ENTRIES SHOWN
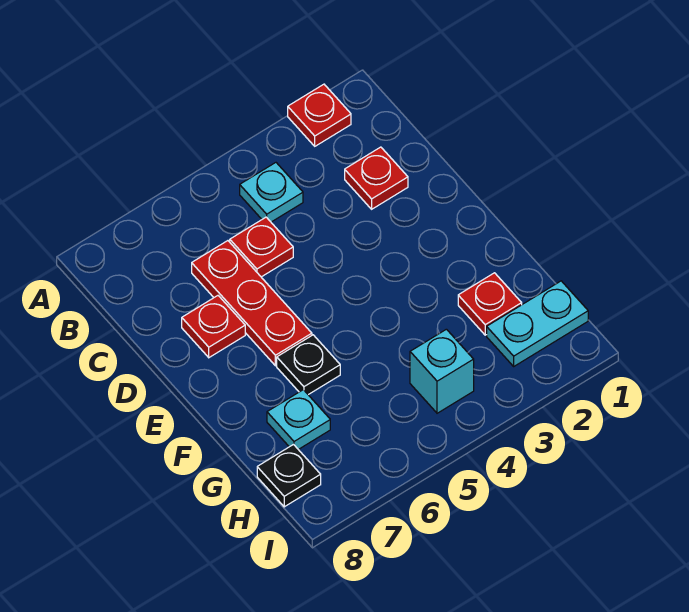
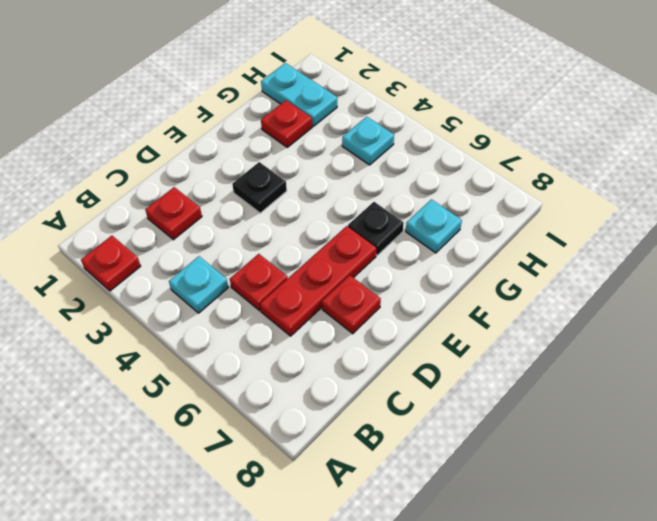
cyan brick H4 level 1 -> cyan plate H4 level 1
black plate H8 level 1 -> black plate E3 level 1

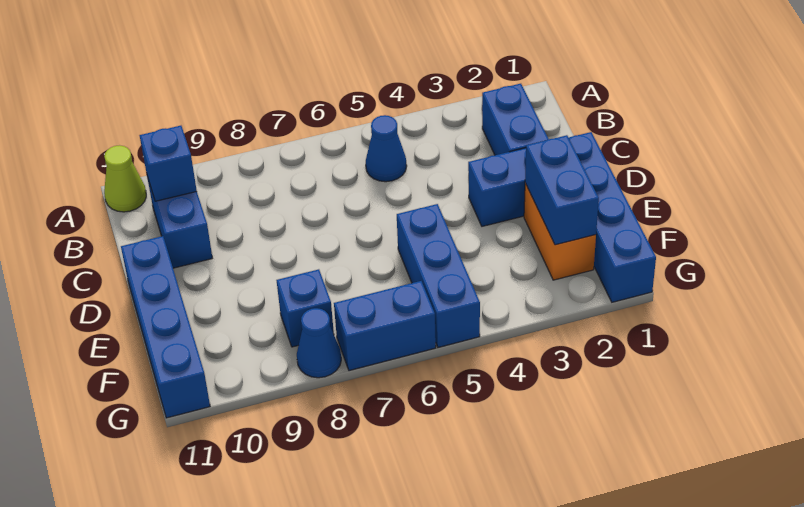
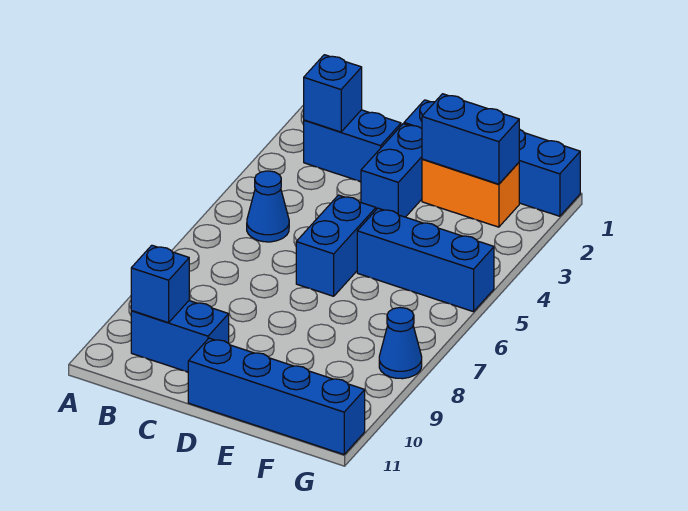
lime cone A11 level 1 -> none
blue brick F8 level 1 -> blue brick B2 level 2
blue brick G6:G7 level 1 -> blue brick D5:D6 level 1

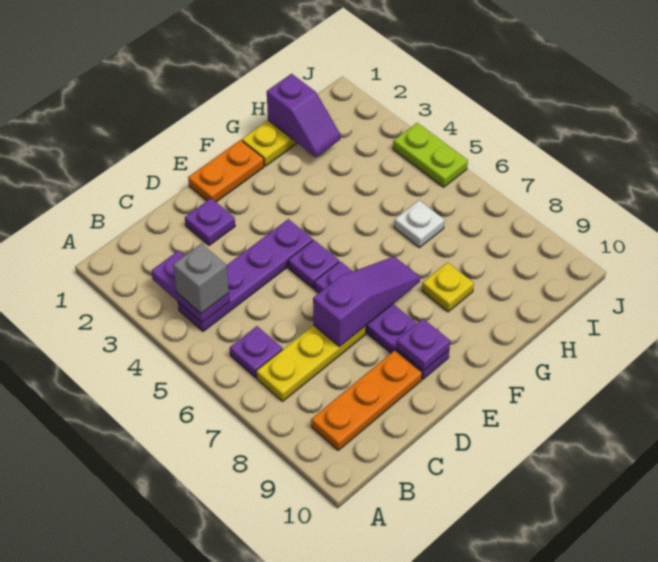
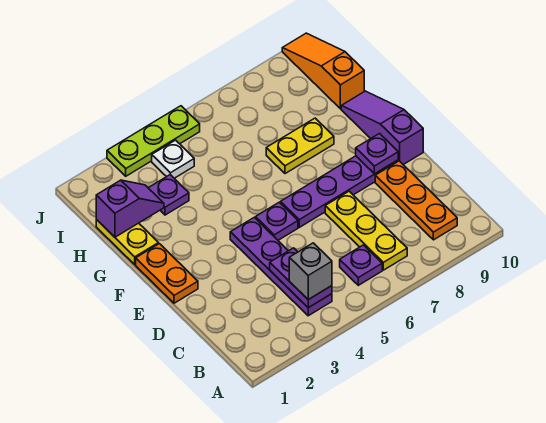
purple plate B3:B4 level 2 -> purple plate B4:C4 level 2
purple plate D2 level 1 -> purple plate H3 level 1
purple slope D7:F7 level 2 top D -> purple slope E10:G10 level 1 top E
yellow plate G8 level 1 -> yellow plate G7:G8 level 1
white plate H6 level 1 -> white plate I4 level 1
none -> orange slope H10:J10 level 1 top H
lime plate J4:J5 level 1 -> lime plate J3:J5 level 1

WORK TASK
The job here is to retype the data exactly, with no pictures included.

WRITTEN SOLUTION
cyan brick H4 level 1 -> cyan plate H4 level 1
black plate H8 level 1 -> black plate E3 level 1

lime cone A11 level 1 -> none
blue brick F8 level 1 -> blue brick B2 level 2
blue brick G6:G7 level 1 -> blue brick D5:D6 level 1

purple plate B3:B4 level 2 -> purple plate B4:C4 level 2
purple plate D2 level 1 -> purple plate H3 level 1
purple slope D7:F7 level 2 top D -> purple slope E10:G10 level 1 top E
yellow plate G8 level 1 -> yellow plate G7:G8 level 1
white plate H6 level 1 -> white plate I4 level 1
none -> orange slope H10:J10 level 1 top H
lime plate J4:J5 level 1 -> lime plate J3:J5 level 1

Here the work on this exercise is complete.